> **Work to be completed**: What you return must be the full listing, word for word, with no images in it.

> **Data segment**:
+++

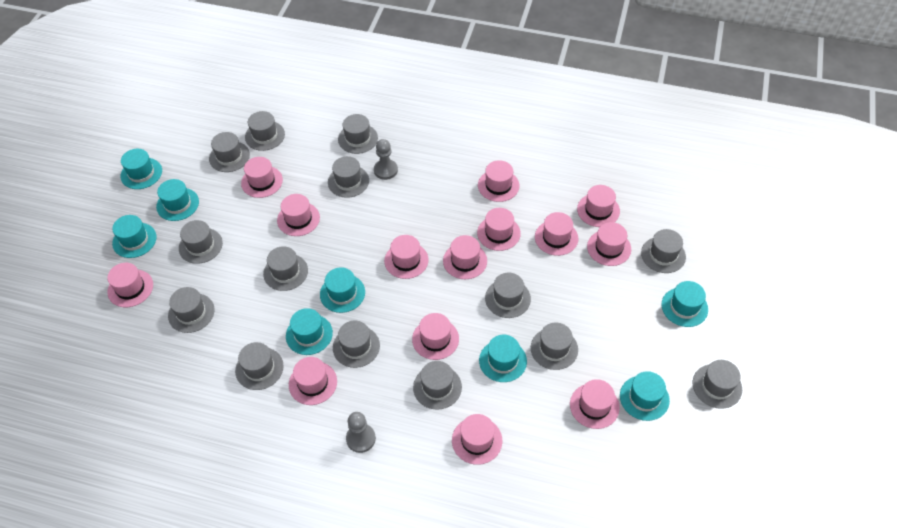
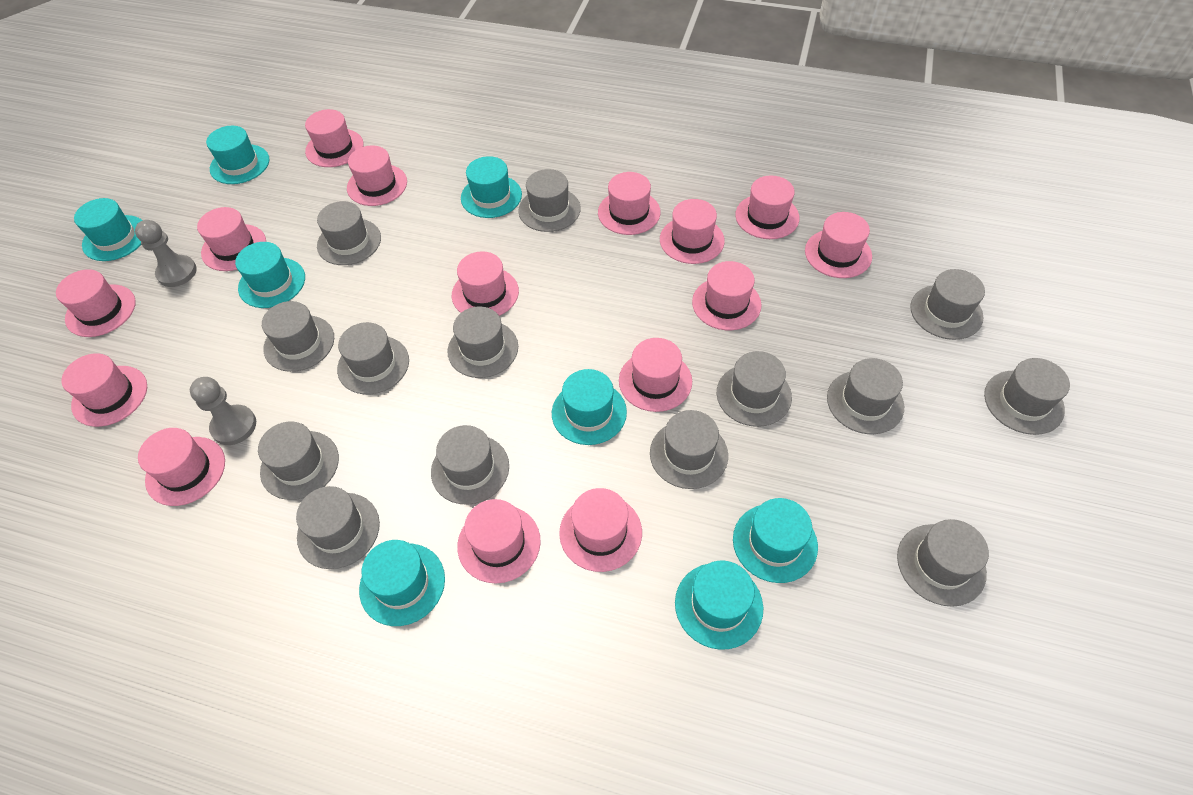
pink hat: 14 -> 15

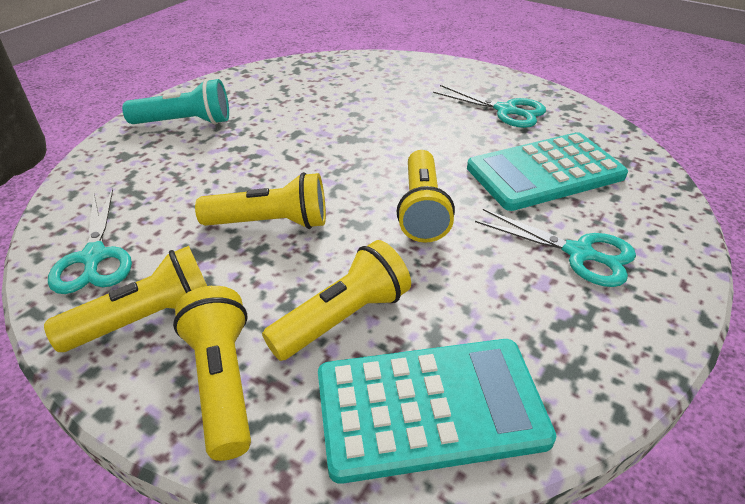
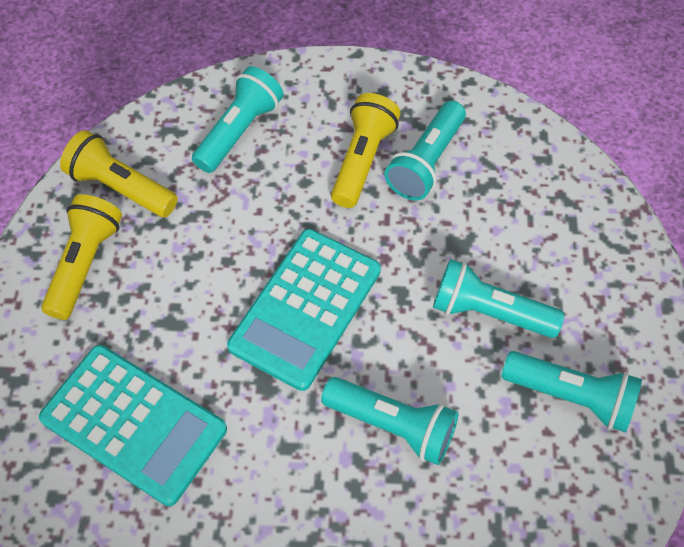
turquoise flashlight: 1 -> 5
turquoise scissors: 3 -> 0
yellow flashlight: 5 -> 3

+++

> **Solution to this exercise**:
pink hat: 14 -> 15

turquoise flashlight: 1 -> 5
turquoise scissors: 3 -> 0
yellow flashlight: 5 -> 3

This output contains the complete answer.